◆ **The problem**
Each line from the one holding "pink heart [199,171,236,202]" to the end of the data below must be output verbatim, with no other lines.

◆ **Given information**
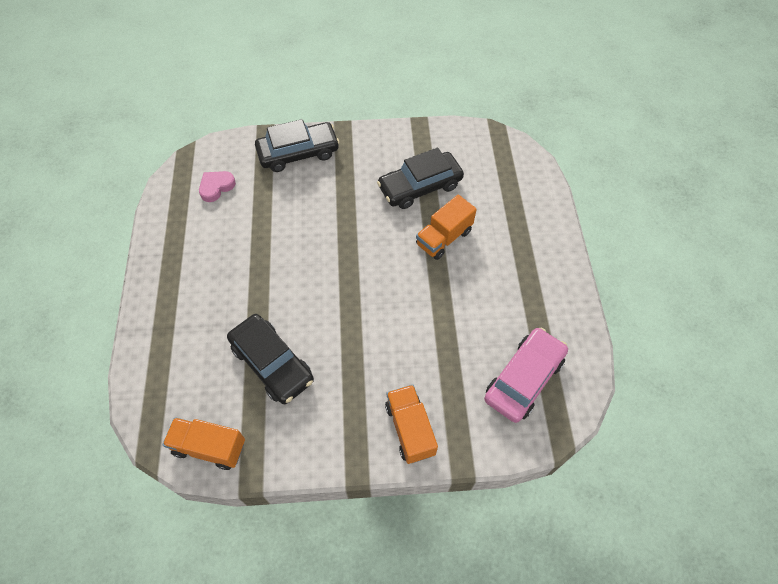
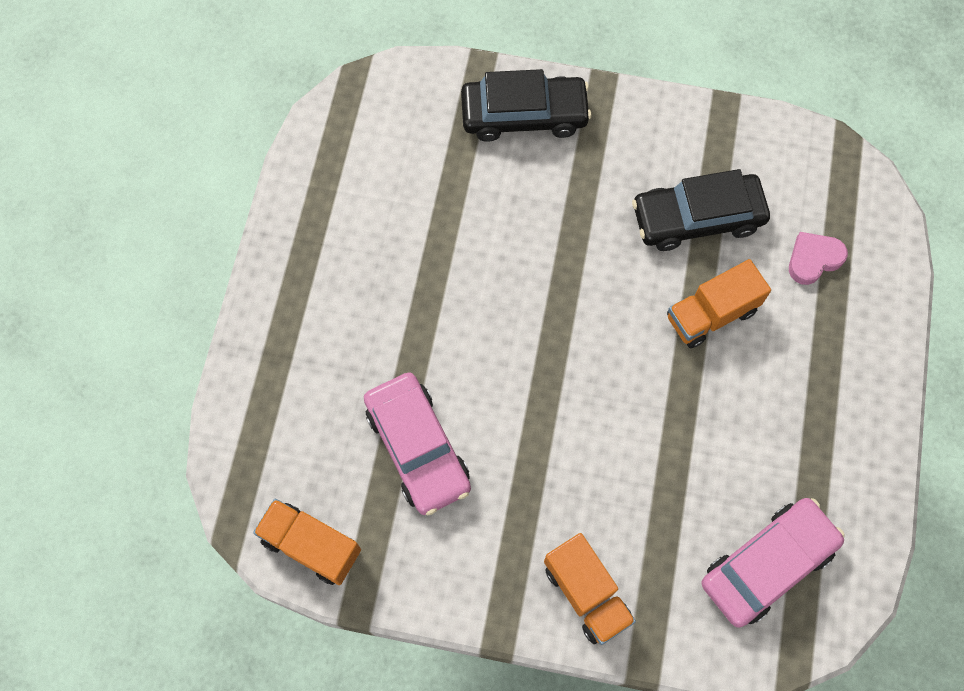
camera: 15 degrees right, 10 degrees up
pink heart [199,171,236,202] -> pink heart moved to [789,232,848,285]
black car [227,314,314,404] -> pink car [364,372,471,515]
orange truck [385,385,438,464] -> orange truck turned 150 degrees clockwise [544,533,636,645]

◆ **Finished task**
pink heart [199,171,236,202] -> pink heart moved to [789,232,848,285]
black car [227,314,314,404] -> pink car [364,372,471,515]
orange truck [385,385,438,464] -> orange truck turned 150 degrees clockwise [544,533,636,645]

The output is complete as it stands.